Collected data
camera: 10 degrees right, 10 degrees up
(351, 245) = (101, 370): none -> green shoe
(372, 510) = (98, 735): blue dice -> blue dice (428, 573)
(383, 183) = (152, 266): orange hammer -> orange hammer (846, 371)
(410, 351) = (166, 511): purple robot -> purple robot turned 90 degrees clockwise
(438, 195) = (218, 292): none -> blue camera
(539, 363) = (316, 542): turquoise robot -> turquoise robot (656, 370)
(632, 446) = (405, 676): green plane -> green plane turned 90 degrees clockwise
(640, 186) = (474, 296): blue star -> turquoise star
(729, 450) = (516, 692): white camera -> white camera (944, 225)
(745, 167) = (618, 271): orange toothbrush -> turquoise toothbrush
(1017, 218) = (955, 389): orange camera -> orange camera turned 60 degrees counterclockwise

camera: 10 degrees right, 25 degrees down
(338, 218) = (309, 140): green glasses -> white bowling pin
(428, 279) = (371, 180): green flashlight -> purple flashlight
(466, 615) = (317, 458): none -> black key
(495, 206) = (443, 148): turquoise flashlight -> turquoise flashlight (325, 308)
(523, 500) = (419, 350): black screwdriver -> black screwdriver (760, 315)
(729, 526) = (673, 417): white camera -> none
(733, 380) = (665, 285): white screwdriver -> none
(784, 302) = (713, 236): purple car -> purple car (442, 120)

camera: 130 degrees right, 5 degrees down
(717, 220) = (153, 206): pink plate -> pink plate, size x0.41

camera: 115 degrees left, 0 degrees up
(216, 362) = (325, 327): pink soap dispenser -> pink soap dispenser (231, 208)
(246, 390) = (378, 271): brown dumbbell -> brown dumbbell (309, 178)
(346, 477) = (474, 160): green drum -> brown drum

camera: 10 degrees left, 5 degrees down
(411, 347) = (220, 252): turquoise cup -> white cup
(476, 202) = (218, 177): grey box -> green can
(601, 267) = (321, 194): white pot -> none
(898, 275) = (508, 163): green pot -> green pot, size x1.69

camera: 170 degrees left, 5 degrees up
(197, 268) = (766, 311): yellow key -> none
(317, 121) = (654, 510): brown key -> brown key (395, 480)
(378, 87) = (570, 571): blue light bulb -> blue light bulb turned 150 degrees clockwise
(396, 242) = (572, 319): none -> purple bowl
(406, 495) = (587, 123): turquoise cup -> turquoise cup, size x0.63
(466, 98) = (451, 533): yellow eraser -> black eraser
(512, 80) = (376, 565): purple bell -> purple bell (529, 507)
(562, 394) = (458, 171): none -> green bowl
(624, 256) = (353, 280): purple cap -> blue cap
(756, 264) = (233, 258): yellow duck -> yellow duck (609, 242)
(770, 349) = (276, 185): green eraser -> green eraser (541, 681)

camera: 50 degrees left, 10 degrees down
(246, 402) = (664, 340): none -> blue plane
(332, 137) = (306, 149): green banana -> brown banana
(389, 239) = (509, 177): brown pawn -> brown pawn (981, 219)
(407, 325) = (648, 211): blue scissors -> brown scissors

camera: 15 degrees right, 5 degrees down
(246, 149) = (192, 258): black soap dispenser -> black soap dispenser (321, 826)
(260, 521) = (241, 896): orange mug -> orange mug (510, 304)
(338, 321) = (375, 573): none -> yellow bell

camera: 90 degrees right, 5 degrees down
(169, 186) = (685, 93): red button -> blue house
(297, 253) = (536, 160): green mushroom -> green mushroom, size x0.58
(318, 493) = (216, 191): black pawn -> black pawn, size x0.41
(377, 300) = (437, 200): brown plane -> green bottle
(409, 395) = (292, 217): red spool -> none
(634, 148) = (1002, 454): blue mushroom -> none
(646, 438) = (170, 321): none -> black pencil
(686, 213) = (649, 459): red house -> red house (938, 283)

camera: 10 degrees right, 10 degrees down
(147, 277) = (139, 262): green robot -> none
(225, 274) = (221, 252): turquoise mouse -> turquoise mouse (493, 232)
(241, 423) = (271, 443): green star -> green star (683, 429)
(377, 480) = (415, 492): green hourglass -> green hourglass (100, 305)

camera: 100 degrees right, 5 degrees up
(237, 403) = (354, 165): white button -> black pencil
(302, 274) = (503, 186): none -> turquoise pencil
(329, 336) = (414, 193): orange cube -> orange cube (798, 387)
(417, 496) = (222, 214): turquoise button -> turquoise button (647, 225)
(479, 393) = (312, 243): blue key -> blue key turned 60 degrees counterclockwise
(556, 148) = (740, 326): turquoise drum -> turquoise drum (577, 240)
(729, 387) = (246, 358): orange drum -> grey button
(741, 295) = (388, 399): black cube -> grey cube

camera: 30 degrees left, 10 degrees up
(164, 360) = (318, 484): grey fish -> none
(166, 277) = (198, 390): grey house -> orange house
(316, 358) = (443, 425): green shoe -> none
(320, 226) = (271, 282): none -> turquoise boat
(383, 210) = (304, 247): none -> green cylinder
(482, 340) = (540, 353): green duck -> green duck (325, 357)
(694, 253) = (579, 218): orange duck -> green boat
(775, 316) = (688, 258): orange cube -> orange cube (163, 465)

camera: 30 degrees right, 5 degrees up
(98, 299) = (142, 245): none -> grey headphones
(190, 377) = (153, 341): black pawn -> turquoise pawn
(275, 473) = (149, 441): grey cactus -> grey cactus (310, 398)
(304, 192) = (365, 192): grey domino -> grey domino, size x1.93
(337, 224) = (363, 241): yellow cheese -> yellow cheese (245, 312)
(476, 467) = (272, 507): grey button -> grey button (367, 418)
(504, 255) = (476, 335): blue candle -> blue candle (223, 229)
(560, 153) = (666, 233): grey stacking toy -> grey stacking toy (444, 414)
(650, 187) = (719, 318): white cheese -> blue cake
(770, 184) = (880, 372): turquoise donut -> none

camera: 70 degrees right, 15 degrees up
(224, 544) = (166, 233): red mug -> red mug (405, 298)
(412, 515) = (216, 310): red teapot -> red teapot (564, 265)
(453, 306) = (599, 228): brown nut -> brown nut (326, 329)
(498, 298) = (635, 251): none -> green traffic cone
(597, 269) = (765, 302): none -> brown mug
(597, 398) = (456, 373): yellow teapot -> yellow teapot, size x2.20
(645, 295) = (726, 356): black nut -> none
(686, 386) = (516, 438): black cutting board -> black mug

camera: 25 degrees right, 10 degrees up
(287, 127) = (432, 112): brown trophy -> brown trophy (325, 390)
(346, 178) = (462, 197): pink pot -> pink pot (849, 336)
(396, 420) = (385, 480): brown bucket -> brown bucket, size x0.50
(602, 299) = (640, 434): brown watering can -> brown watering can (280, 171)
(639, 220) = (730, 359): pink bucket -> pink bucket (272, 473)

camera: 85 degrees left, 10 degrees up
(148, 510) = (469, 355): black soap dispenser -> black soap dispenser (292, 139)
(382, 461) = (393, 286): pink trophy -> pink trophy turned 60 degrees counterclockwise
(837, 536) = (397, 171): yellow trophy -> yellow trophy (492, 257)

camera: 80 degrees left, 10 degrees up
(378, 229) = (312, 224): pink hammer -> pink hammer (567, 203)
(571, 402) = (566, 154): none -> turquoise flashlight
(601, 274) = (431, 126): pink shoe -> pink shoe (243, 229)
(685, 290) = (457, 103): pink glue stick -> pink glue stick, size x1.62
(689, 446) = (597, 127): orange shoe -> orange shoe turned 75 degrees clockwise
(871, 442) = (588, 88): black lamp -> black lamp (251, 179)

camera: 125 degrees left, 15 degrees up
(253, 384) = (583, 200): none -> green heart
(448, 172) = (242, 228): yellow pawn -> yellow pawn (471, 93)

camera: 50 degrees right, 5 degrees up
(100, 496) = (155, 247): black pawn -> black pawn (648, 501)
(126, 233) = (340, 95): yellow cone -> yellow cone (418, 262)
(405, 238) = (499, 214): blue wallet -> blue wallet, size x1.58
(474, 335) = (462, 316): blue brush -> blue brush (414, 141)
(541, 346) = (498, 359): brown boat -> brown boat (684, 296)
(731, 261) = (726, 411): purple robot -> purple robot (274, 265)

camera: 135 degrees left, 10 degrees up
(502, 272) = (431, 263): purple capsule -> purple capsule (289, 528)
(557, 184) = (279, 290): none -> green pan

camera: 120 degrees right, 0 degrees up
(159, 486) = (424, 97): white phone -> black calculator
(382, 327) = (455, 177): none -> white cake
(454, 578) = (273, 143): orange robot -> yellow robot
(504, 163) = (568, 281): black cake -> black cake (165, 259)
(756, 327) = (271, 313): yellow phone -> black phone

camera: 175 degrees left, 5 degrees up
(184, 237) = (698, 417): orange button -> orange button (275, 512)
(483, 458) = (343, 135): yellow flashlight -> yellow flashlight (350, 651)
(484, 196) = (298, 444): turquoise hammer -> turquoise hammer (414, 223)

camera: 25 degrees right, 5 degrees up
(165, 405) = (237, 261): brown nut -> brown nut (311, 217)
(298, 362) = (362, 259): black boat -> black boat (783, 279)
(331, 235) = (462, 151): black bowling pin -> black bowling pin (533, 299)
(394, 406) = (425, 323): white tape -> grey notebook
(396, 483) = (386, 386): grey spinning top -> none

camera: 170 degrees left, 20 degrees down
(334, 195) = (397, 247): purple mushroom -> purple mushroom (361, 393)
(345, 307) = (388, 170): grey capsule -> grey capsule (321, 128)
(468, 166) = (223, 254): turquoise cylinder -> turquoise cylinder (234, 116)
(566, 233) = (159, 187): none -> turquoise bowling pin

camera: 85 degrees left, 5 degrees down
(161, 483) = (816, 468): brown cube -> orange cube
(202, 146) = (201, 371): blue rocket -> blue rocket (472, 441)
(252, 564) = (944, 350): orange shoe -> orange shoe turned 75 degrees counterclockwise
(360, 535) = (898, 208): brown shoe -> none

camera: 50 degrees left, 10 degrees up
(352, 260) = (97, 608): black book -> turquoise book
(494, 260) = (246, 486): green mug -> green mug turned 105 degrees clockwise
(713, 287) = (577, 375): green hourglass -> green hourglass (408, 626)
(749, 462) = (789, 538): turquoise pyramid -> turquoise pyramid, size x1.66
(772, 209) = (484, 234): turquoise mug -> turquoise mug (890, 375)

Work request
Note every line of the entries in which "boat" appears, and copy it down.

Answer below
(320, 226) = (271, 282): none -> turquoise boat
(694, 253) = (579, 218): orange duck -> green boat
(541, 346) = (498, 359): brown boat -> brown boat (684, 296)
(298, 362) = (362, 259): black boat -> black boat (783, 279)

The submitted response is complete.